**TO DO**
Return all the data below as it stands, minus the pictures.

**STUDY MATERIAL**
########

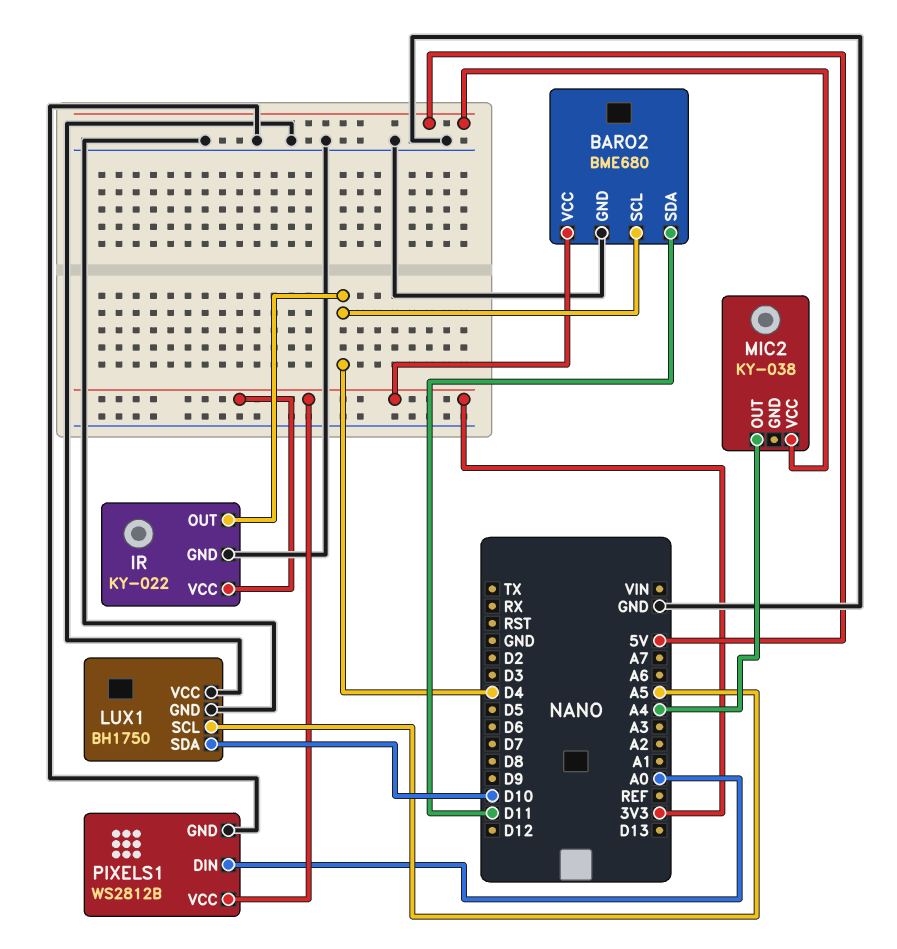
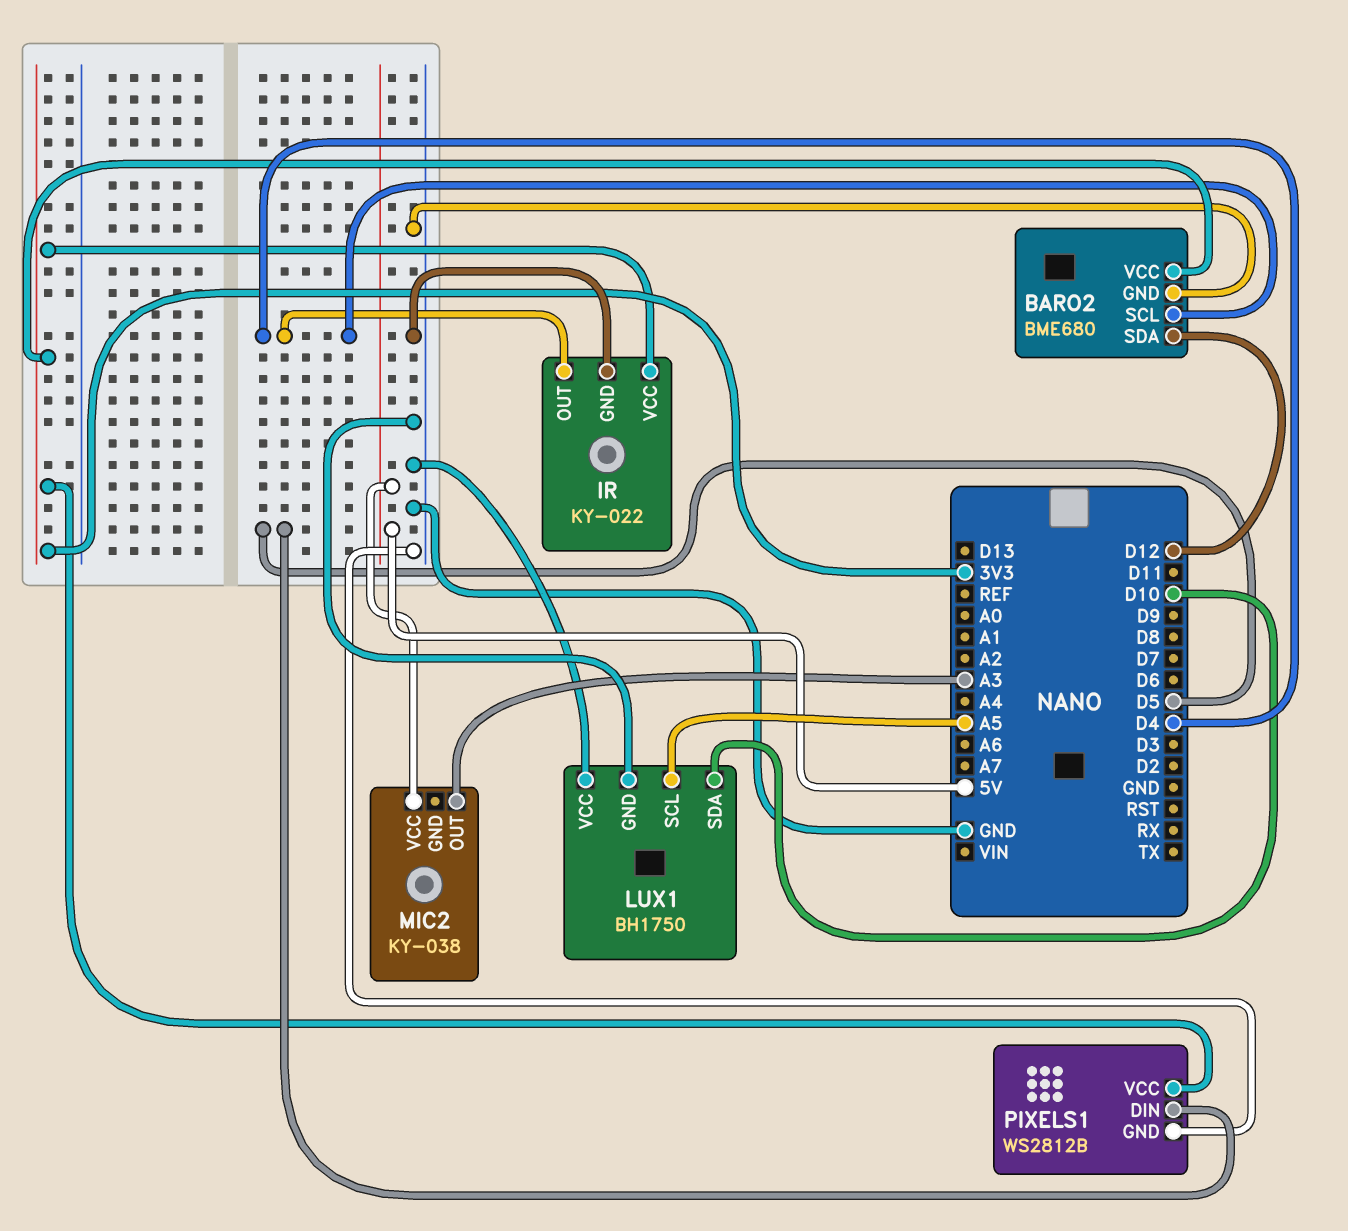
BARO2 pin SDA: D11 -> D12
MIC2 pin OUT: A4 -> A3
PIXELS1 pin DIN: A0 -> D5

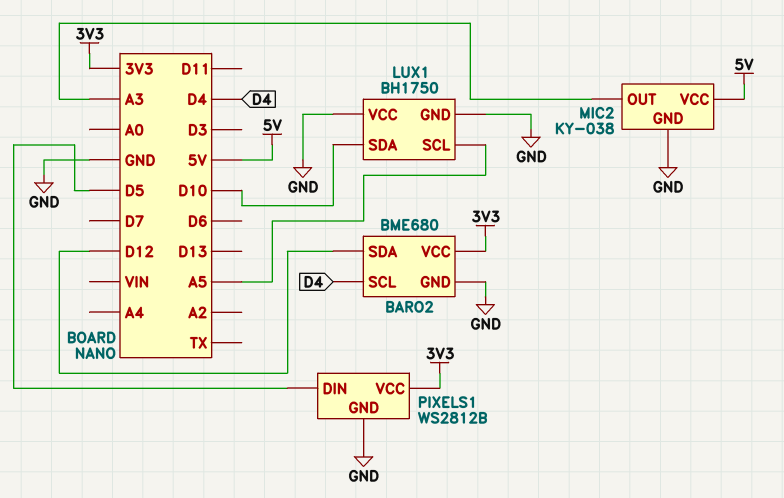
IR: KY-022 -> none
IR pin GND: GND -> none
IR pin OUT: D4 -> none
IR pin VCC: 3V3 -> none
MIC2 pin GND: none -> GND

########

**FINAL ANSWER**
BARO2 pin SDA: D11 -> D12
MIC2 pin OUT: A4 -> A3
PIXELS1 pin DIN: A0 -> D5

IR: KY-022 -> none
IR pin GND: GND -> none
IR pin OUT: D4 -> none
IR pin VCC: 3V3 -> none
MIC2 pin GND: none -> GND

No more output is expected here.